▶ **Work to be completed**: Once the line holding "camera: 175 degrees right, 15 degrees down" appears, repeat it and each line after it to the end of the data, exactly and with nothing else; pictures stay out.
--------------------------------------------------
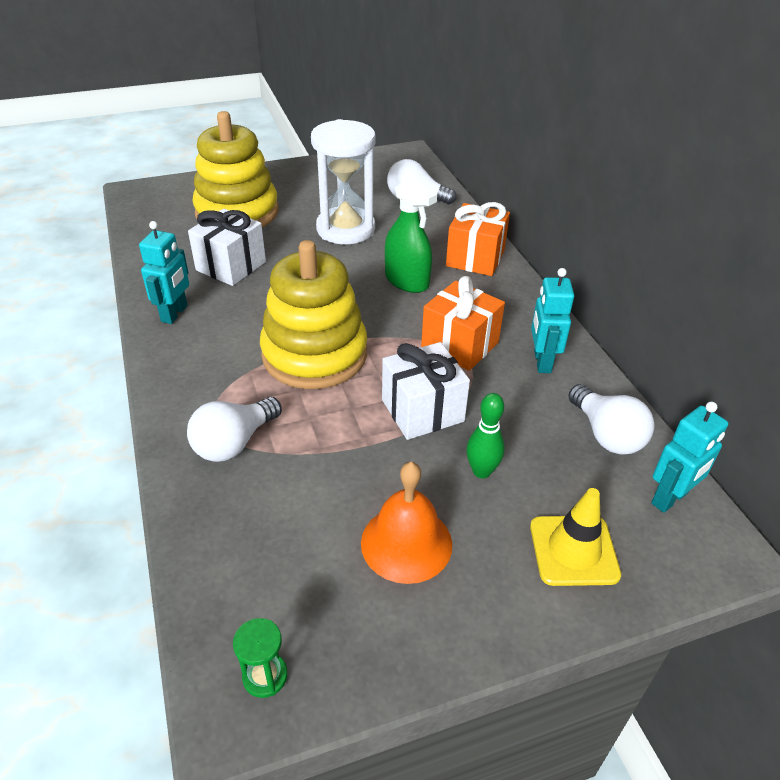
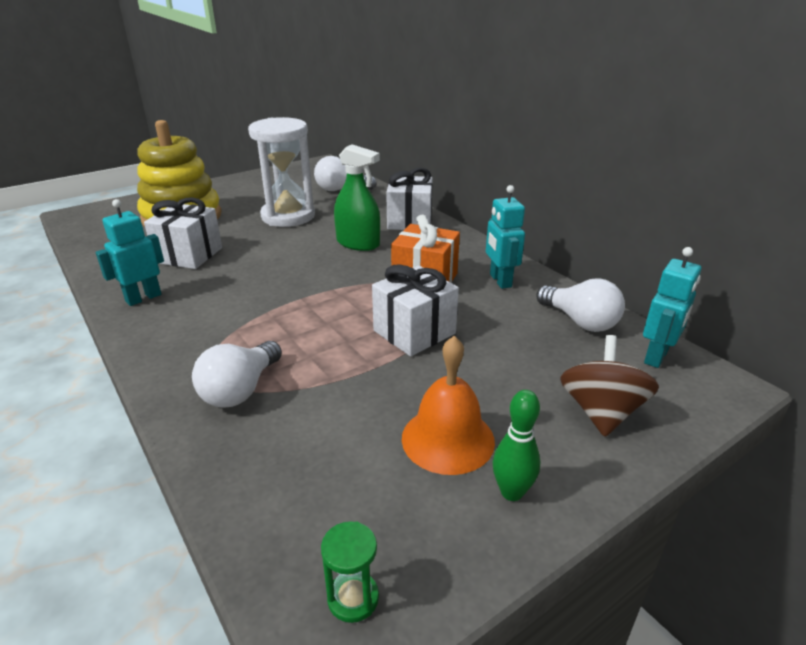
camera: 15 degrees left, 10 degrees down
(175, 314) = (143, 298): turquoise robot -> turquoise robot turned 135 degrees counterclockwise
(314, 354) = (295, 307): yellow stacking toy -> none
(475, 258) = (409, 221): orange gift -> white gift
(481, 471) = (489, 368): green bowling pin -> green bowling pin (511, 492)
(573, 550) = (601, 412): yellow traffic cone -> brown spinning top

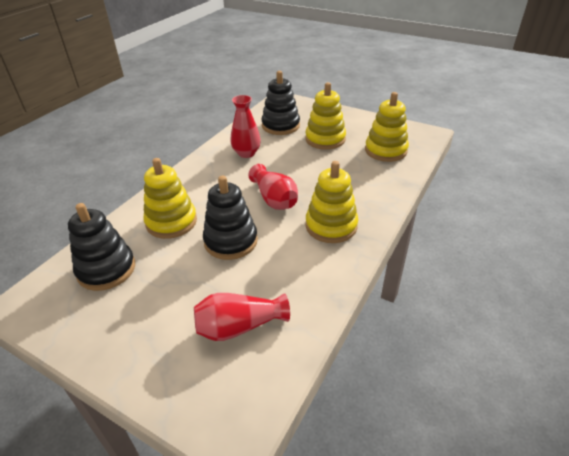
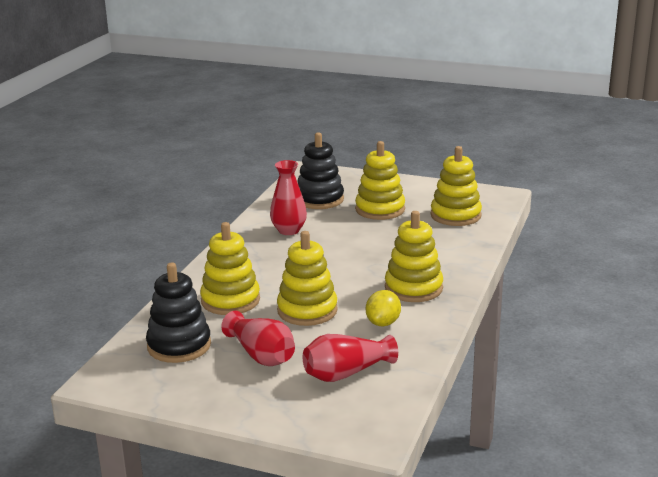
camera: 10 degrees left, 15 degrees down
(231, 241) = (307, 310): black stacking toy -> yellow stacking toy
(274, 199) = (341, 270): red vase -> red vase (261, 355)
(292, 264) = (383, 323): none -> yellow lemon

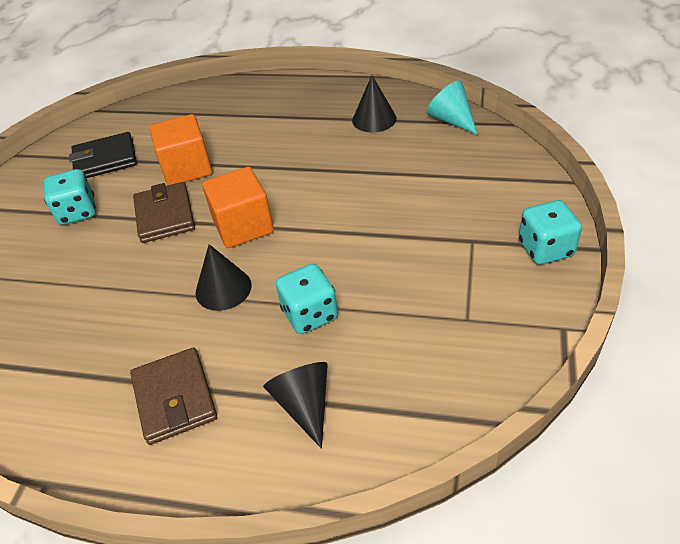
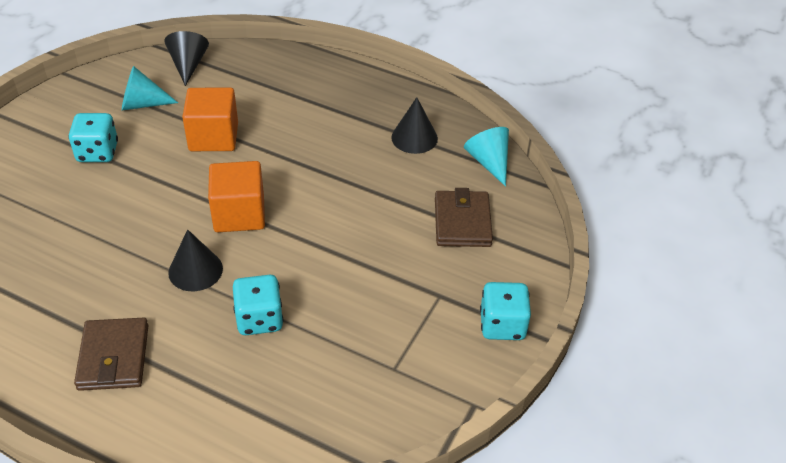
camera: 10 degrees right, 0 degrees up
(105, 160) = (142, 104): black wallet -> turquoise cone
(165, 215) = (174, 181): brown wallet -> brown wallet (462, 222)
(304, 405) = (217, 398): black cone -> black cone (188, 65)

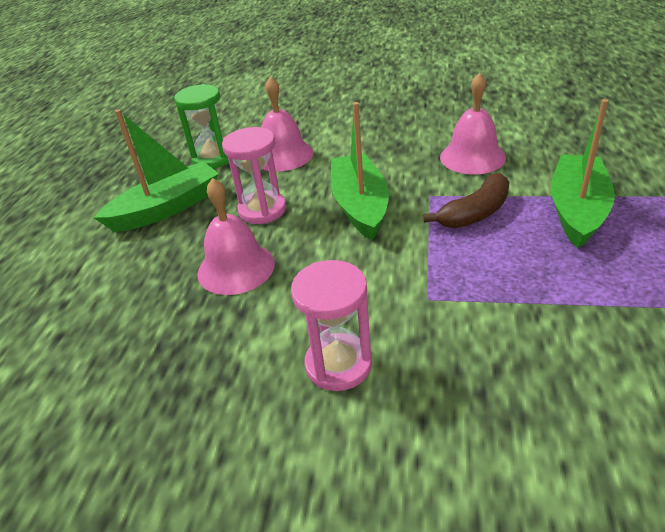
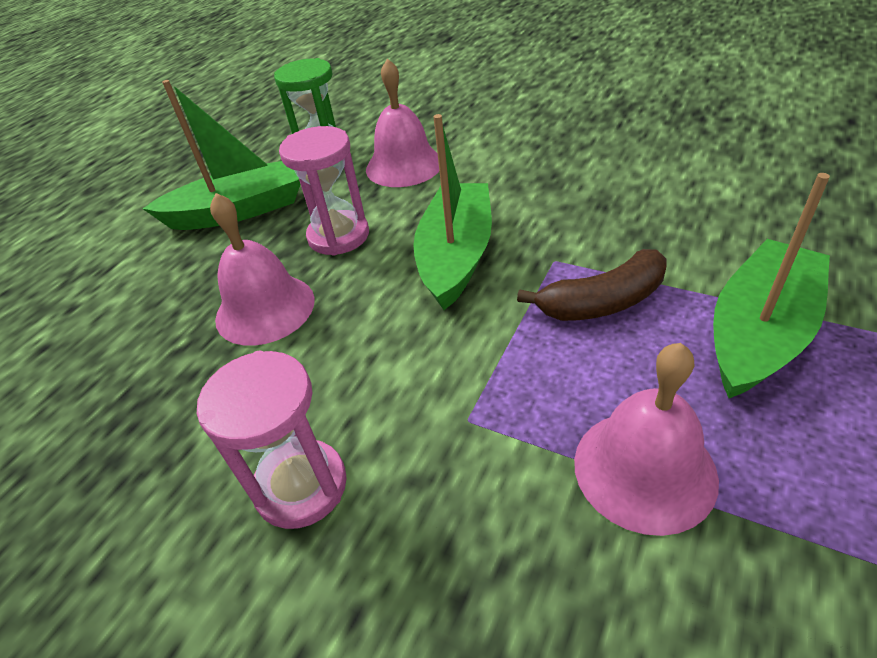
camera: 20 degrees right, 5 degrees up
(472, 157) = (644, 214): pink bell -> pink bell (644, 469)

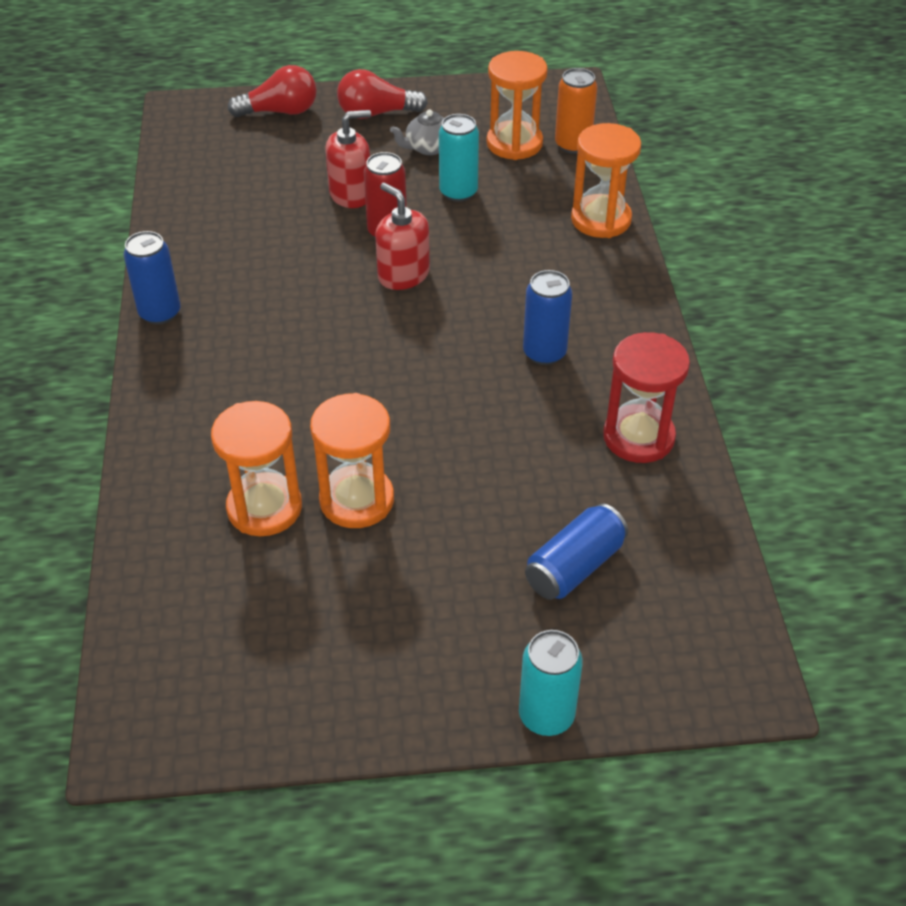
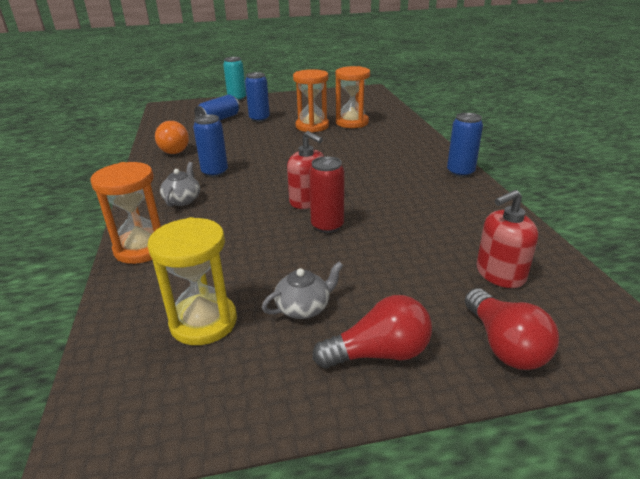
camera: 175 degrees right, 15 degrees down
(280, 112) = (504, 345): red light bulb -> red light bulb turned 90 degrees counterclockwise
(351, 194) = (369, 252): red soap dispenser -> red soap dispenser (500, 274)
(458, 192) = (269, 262): turquoise can -> none
(475, 557) = (259, 119): none -> blue can
(514, 143) = (203, 322): orange hourglass -> yellow hourglass
(573, 145) = (134, 326): orange can -> none
(578, 293) = (183, 200): none -> grey teapot
(638, 437) = (174, 149): red hourglass -> orange light bulb

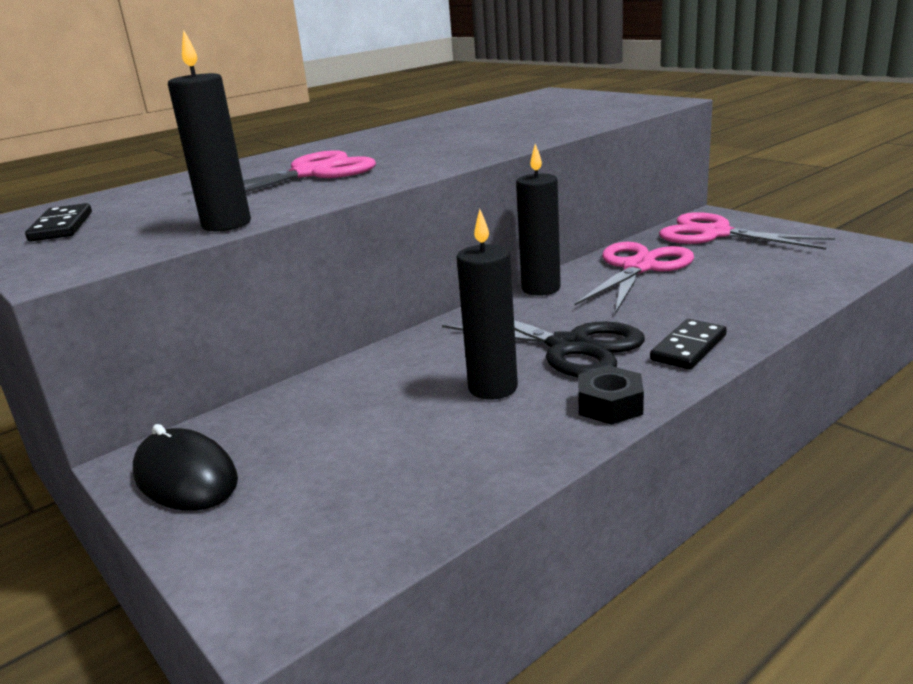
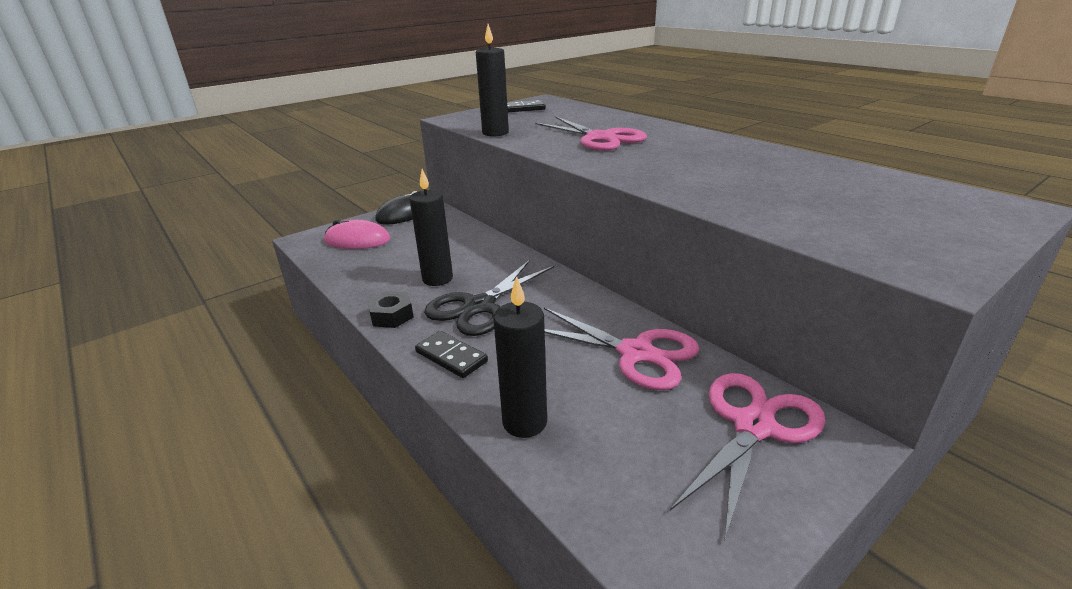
camera: 90 degrees right, 5 degrees up
(311, 511) = (357, 240): none -> pink mouse
(541, 288) = (593, 299): black candle -> black candle (524, 422)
--------------------------------------------------
▶ **Answer to this exercise**:
camera: 175 degrees right, 15 degrees down
(280, 112) = (504, 345): red light bulb -> red light bulb turned 90 degrees counterclockwise
(351, 194) = (369, 252): red soap dispenser -> red soap dispenser (500, 274)
(458, 192) = (269, 262): turquoise can -> none
(475, 557) = (259, 119): none -> blue can
(514, 143) = (203, 322): orange hourglass -> yellow hourglass
(573, 145) = (134, 326): orange can -> none
(578, 293) = (183, 200): none -> grey teapot
(638, 437) = (174, 149): red hourglass -> orange light bulb

camera: 90 degrees right, 5 degrees up
(311, 511) = (357, 240): none -> pink mouse
(541, 288) = (593, 299): black candle -> black candle (524, 422)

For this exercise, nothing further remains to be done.